WHAT YOU HAVE TO DO:
The whole of the data must be transcribed exactly.
● ● ●
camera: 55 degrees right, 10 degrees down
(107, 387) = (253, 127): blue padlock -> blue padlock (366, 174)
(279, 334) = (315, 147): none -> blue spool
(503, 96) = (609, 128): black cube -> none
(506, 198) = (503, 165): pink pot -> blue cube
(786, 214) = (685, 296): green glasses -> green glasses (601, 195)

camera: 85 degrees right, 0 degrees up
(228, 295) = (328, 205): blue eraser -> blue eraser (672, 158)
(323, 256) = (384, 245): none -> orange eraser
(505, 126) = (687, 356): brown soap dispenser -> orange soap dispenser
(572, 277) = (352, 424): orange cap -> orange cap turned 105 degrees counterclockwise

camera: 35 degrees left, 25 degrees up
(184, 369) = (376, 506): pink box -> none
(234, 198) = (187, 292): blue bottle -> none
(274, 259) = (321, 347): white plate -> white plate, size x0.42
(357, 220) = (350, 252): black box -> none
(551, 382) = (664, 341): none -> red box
● ● ●
RESULT OF THIS EXERCISE:
camera: 55 degrees right, 10 degrees down
(107, 387) = (253, 127): blue padlock -> blue padlock (366, 174)
(279, 334) = (315, 147): none -> blue spool
(503, 96) = (609, 128): black cube -> none
(506, 198) = (503, 165): pink pot -> blue cube
(786, 214) = (685, 296): green glasses -> green glasses (601, 195)

camera: 85 degrees right, 0 degrees up
(228, 295) = (328, 205): blue eraser -> blue eraser (672, 158)
(323, 256) = (384, 245): none -> orange eraser
(505, 126) = (687, 356): brown soap dispenser -> orange soap dispenser
(572, 277) = (352, 424): orange cap -> orange cap turned 105 degrees counterclockwise

camera: 35 degrees left, 25 degrees up
(184, 369) = (376, 506): pink box -> none
(234, 198) = (187, 292): blue bottle -> none
(274, 259) = (321, 347): white plate -> white plate, size x0.42
(357, 220) = (350, 252): black box -> none
(551, 382) = (664, 341): none -> red box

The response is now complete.